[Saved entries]
○ ○ ○ ○ ○

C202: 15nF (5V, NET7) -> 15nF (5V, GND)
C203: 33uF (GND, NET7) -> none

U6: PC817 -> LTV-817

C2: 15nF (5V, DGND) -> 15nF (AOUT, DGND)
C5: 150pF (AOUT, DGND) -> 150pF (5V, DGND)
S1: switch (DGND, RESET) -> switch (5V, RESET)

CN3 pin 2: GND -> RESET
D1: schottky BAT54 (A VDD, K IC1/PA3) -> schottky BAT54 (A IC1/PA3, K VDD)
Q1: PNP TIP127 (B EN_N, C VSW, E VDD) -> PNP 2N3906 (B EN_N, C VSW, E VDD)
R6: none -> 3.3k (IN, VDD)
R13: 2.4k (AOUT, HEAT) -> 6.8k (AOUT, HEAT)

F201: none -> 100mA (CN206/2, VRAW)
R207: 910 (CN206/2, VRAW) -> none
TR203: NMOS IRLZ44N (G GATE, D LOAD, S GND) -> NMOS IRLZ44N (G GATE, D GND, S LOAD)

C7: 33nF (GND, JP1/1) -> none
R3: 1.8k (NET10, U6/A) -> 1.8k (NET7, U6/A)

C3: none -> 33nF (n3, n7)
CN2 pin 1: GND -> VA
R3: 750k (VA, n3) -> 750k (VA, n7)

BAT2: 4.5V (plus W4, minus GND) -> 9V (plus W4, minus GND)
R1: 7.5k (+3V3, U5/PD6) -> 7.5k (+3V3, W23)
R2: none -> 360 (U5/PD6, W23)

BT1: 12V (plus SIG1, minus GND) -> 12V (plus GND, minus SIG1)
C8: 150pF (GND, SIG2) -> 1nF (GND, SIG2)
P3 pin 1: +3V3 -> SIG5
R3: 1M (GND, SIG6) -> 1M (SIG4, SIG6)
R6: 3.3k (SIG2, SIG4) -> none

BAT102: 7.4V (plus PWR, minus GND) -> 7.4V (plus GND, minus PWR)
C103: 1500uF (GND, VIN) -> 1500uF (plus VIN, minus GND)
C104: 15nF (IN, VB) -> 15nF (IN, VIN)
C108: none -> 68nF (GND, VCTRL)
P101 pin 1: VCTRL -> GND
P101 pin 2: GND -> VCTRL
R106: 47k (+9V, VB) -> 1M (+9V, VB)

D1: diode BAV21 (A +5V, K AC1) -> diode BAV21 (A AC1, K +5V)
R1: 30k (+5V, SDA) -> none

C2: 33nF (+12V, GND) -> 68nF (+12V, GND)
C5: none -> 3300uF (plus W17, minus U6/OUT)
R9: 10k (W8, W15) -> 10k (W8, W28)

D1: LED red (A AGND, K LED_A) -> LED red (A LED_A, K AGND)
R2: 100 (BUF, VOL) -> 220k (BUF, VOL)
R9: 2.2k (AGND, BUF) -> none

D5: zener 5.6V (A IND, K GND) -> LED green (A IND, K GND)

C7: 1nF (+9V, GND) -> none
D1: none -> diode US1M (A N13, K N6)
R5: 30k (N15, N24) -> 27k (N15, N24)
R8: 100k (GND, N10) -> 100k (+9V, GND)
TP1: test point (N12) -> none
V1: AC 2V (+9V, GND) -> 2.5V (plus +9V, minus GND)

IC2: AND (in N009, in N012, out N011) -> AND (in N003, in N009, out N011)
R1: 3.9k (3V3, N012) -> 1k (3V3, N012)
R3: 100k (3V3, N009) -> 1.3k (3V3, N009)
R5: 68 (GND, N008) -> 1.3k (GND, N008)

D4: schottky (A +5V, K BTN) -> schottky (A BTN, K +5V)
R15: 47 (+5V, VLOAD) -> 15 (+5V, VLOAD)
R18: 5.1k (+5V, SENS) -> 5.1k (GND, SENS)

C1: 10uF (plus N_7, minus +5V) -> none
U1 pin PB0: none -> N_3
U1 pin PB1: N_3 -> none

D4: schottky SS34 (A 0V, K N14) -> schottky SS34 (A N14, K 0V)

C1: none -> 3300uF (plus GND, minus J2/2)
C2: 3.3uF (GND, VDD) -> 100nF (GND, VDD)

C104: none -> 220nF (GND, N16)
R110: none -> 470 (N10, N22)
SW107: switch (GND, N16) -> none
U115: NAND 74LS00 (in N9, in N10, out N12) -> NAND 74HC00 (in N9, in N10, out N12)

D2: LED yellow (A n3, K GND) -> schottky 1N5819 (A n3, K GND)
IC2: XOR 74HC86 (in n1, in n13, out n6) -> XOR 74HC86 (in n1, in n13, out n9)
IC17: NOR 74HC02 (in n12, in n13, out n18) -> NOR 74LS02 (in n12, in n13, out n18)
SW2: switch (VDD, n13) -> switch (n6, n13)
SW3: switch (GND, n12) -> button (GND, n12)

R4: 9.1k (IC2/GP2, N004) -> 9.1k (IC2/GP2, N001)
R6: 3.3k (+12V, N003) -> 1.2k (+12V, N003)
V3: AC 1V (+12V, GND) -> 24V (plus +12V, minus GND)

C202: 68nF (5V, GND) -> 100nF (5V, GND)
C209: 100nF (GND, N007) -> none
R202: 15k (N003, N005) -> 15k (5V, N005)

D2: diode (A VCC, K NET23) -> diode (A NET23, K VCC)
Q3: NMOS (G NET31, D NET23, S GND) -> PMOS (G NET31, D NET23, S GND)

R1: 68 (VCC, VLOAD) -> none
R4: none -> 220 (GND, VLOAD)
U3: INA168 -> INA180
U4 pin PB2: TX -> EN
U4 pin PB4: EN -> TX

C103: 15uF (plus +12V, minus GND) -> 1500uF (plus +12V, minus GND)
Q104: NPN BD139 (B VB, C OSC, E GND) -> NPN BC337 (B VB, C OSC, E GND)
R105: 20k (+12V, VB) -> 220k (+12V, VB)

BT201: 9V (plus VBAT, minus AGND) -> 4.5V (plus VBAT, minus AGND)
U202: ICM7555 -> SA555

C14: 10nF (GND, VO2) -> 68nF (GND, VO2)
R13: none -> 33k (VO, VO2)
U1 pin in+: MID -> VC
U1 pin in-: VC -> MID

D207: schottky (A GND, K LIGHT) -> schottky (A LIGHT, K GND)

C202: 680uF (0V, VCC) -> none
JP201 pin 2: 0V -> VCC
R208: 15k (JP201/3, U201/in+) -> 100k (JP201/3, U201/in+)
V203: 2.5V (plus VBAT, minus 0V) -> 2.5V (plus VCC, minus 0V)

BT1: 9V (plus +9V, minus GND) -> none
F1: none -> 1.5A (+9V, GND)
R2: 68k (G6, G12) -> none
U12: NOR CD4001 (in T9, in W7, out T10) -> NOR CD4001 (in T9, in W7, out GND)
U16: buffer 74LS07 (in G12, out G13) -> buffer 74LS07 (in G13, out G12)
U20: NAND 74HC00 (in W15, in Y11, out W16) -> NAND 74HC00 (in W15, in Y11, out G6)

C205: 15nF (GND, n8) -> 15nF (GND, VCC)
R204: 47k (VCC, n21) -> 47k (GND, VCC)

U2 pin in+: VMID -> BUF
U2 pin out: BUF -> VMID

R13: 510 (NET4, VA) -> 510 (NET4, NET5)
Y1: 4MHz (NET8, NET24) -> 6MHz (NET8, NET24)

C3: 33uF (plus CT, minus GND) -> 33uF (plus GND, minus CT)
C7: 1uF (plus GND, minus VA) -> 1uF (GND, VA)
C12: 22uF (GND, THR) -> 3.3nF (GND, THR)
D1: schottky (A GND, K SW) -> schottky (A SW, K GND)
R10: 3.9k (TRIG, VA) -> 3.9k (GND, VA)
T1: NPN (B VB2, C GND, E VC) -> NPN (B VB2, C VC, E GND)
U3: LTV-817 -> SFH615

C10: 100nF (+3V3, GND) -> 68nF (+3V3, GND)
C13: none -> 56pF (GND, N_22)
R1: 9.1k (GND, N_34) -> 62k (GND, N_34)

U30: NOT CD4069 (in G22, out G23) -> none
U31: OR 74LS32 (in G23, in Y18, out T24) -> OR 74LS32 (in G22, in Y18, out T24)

○ ○ ○ ○ ○

• **Task directions**: Retype exactly the lines from the first line of the records above through the line containing "D1: schottky BAT54", both included, and nothing else.

• **Finished task**:
C202: 15nF (5V, NET7) -> 15nF (5V, GND)
C203: 33uF (GND, NET7) -> none

U6: PC817 -> LTV-817

C2: 15nF (5V, DGND) -> 15nF (AOUT, DGND)
C5: 150pF (AOUT, DGND) -> 150pF (5V, DGND)
S1: switch (DGND, RESET) -> switch (5V, RESET)

CN3 pin 2: GND -> RESET
D1: schottky BAT54 (A VDD, K IC1/PA3) -> schottky BAT54 (A IC1/PA3, K VDD)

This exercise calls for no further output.